-- AVAILABLE DATA --
┄┄┄┄┄┄
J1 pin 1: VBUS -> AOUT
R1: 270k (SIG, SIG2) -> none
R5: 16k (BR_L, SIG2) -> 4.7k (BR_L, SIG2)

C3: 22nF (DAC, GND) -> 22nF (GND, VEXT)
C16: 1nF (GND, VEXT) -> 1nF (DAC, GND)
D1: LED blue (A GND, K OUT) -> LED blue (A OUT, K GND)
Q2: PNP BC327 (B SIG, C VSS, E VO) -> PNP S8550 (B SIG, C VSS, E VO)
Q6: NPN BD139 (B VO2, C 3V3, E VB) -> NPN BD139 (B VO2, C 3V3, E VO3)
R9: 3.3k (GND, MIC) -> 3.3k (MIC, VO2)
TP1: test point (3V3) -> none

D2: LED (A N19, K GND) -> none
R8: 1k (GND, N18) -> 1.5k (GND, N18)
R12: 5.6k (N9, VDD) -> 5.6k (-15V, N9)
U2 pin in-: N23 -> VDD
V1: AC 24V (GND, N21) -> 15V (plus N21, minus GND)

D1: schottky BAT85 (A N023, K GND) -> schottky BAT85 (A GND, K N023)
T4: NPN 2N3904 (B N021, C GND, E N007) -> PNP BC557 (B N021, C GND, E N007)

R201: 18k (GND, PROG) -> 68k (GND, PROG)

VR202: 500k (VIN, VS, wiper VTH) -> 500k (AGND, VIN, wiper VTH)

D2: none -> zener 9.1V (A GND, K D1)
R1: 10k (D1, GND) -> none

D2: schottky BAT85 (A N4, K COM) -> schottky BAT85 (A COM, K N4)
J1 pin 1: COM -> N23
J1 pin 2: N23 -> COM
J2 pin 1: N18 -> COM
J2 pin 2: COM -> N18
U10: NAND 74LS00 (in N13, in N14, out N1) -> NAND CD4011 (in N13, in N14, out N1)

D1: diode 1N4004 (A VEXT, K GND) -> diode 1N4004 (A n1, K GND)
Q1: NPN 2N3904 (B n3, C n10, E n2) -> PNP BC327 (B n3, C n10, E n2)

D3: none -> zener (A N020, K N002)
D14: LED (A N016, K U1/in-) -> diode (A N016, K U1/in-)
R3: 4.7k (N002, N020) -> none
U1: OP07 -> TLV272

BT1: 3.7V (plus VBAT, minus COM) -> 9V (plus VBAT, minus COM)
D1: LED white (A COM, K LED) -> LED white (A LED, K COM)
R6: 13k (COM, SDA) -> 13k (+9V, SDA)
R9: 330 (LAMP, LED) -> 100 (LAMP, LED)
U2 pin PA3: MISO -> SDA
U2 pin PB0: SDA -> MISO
┄┄┄┄┄┄
-- YOUR INSTRUCTIONS --
All entries must be duplicated exactly, with none left out.

-- RESPONSE TO THIS EXERCISE --
J1 pin 1: VBUS -> AOUT
R1: 270k (SIG, SIG2) -> none
R5: 16k (BR_L, SIG2) -> 4.7k (BR_L, SIG2)

C3: 22nF (DAC, GND) -> 22nF (GND, VEXT)
C16: 1nF (GND, VEXT) -> 1nF (DAC, GND)
D1: LED blue (A GND, K OUT) -> LED blue (A OUT, K GND)
Q2: PNP BC327 (B SIG, C VSS, E VO) -> PNP S8550 (B SIG, C VSS, E VO)
Q6: NPN BD139 (B VO2, C 3V3, E VB) -> NPN BD139 (B VO2, C 3V3, E VO3)
R9: 3.3k (GND, MIC) -> 3.3k (MIC, VO2)
TP1: test point (3V3) -> none

D2: LED (A N19, K GND) -> none
R8: 1k (GND, N18) -> 1.5k (GND, N18)
R12: 5.6k (N9, VDD) -> 5.6k (-15V, N9)
U2 pin in-: N23 -> VDD
V1: AC 24V (GND, N21) -> 15V (plus N21, minus GND)

D1: schottky BAT85 (A N023, K GND) -> schottky BAT85 (A GND, K N023)
T4: NPN 2N3904 (B N021, C GND, E N007) -> PNP BC557 (B N021, C GND, E N007)

R201: 18k (GND, PROG) -> 68k (GND, PROG)

VR202: 500k (VIN, VS, wiper VTH) -> 500k (AGND, VIN, wiper VTH)

D2: none -> zener 9.1V (A GND, K D1)
R1: 10k (D1, GND) -> none

D2: schottky BAT85 (A N4, K COM) -> schottky BAT85 (A COM, K N4)
J1 pin 1: COM -> N23
J1 pin 2: N23 -> COM
J2 pin 1: N18 -> COM
J2 pin 2: COM -> N18
U10: NAND 74LS00 (in N13, in N14, out N1) -> NAND CD4011 (in N13, in N14, out N1)

D1: diode 1N4004 (A VEXT, K GND) -> diode 1N4004 (A n1, K GND)
Q1: NPN 2N3904 (B n3, C n10, E n2) -> PNP BC327 (B n3, C n10, E n2)

D3: none -> zener (A N020, K N002)
D14: LED (A N016, K U1/in-) -> diode (A N016, K U1/in-)
R3: 4.7k (N002, N020) -> none
U1: OP07 -> TLV272

BT1: 3.7V (plus VBAT, minus COM) -> 9V (plus VBAT, minus COM)
D1: LED white (A COM, K LED) -> LED white (A LED, K COM)
R6: 13k (COM, SDA) -> 13k (+9V, SDA)
R9: 330 (LAMP, LED) -> 100 (LAMP, LED)
U2 pin PA3: MISO -> SDA
U2 pin PB0: SDA -> MISO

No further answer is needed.